=== Task brief ===
The lines to extract begin at the one containing "none -> green brick E1:E3 level 1" and run to the end of the listing; set them down exactly and alone.

=== Source material ===
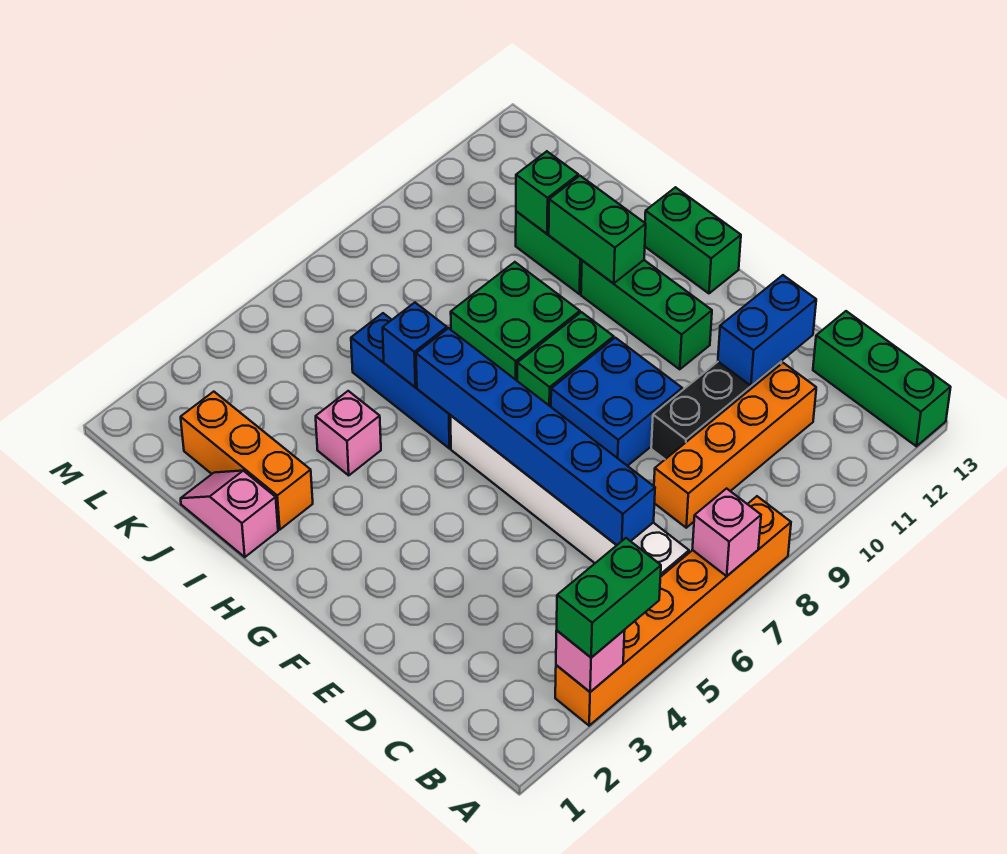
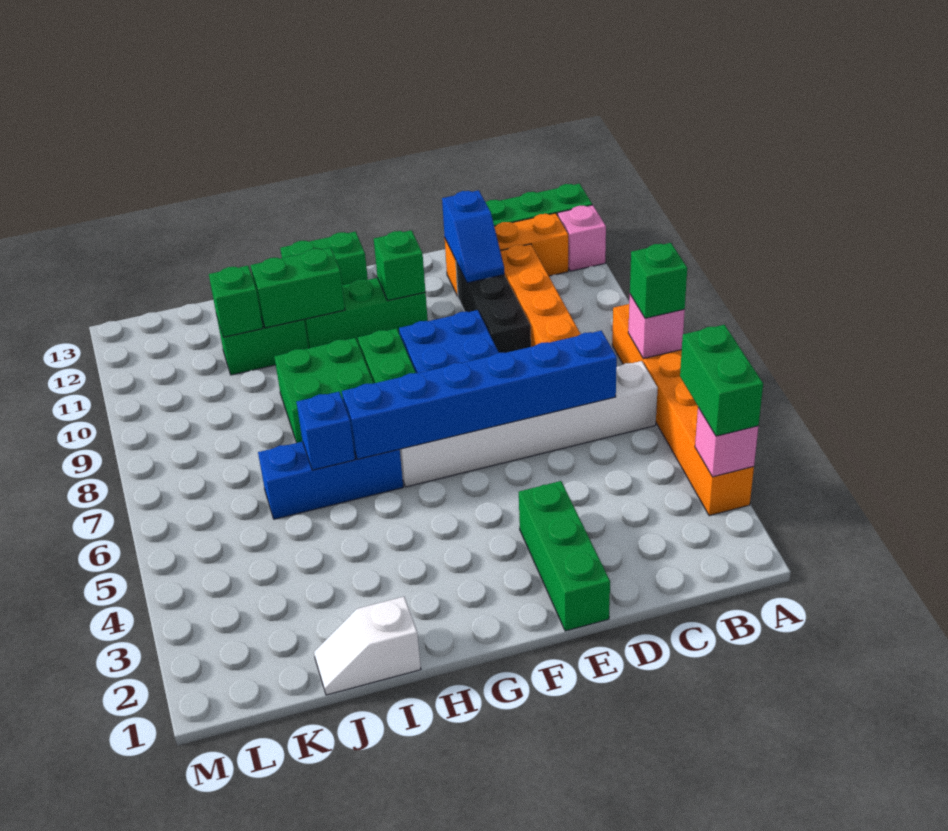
none -> green brick A7 level 3
blue brick D11:D12 level 2 -> blue slope D11:D12 level 2 top 12
none -> green brick E1:E3 level 1
none -> green brick F11 level 2
pink slope I1:J1 level 1 top I -> white slope I1:J1 level 1 top I
orange brick I2:K2 level 1 -> orange brick B12:D12 level 1
pink brick I4 level 1 -> pink brick A12 level 1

=== Finished task ===
none -> green brick E1:E3 level 1
none -> green brick F11 level 2
pink slope I1:J1 level 1 top I -> white slope I1:J1 level 1 top I
orange brick I2:K2 level 1 -> orange brick B12:D12 level 1
pink brick I4 level 1 -> pink brick A12 level 1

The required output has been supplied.